[THE INPUT]
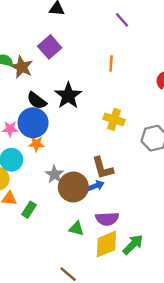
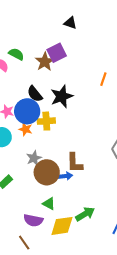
brown star: (22, 67) -> (45, 62), moved
yellow cross: (114, 119) -> (46, 121), moved, turned -36
purple semicircle: (107, 219) -> (33, 220), moved
green triangle: (76, 228) -> (49, 204), moved
green arrow: (133, 245) -> (85, 214), moved

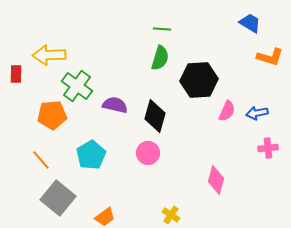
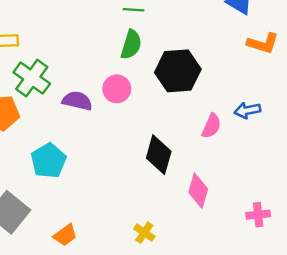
pink semicircle: (227, 111) -> (211, 126), moved
black diamond: (155, 116) -> (159, 155), moved
pink cross: (268, 148) -> (258, 215), moved
pink circle: (148, 153) -> (117, 89), moved

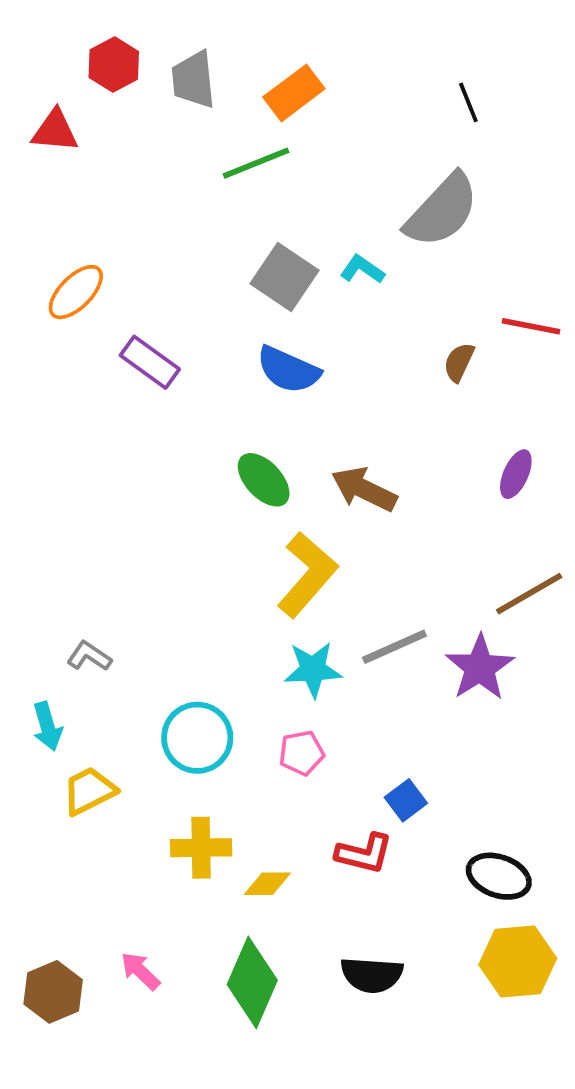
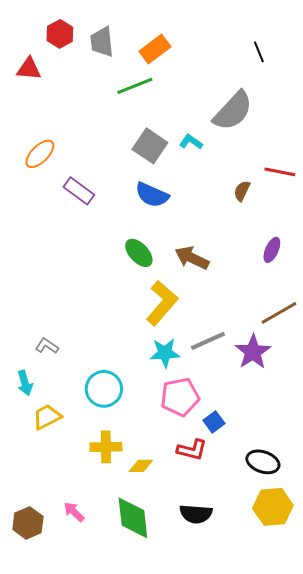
black line: (468, 102) -> (259, 52), moved
pink pentagon: (302, 753) -> (180, 397), moved, size x1.6
green diamond: (252, 982) -> (133, 518), turned -30

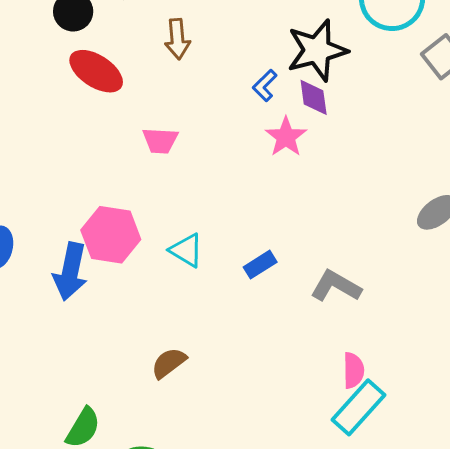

[TASK] Return the entries verbatim without images.

[ANSWER BELOW]
brown star: (22, 67) -> (45, 62), moved
yellow cross: (114, 119) -> (46, 121), moved, turned -36
purple semicircle: (107, 219) -> (33, 220), moved
green triangle: (76, 228) -> (49, 204), moved
green arrow: (133, 245) -> (85, 214), moved

pink semicircle: (227, 111) -> (211, 126), moved
black diamond: (155, 116) -> (159, 155), moved
pink cross: (268, 148) -> (258, 215), moved
pink circle: (148, 153) -> (117, 89), moved

black line: (468, 102) -> (259, 52), moved
pink pentagon: (302, 753) -> (180, 397), moved, size x1.6
green diamond: (252, 982) -> (133, 518), turned -30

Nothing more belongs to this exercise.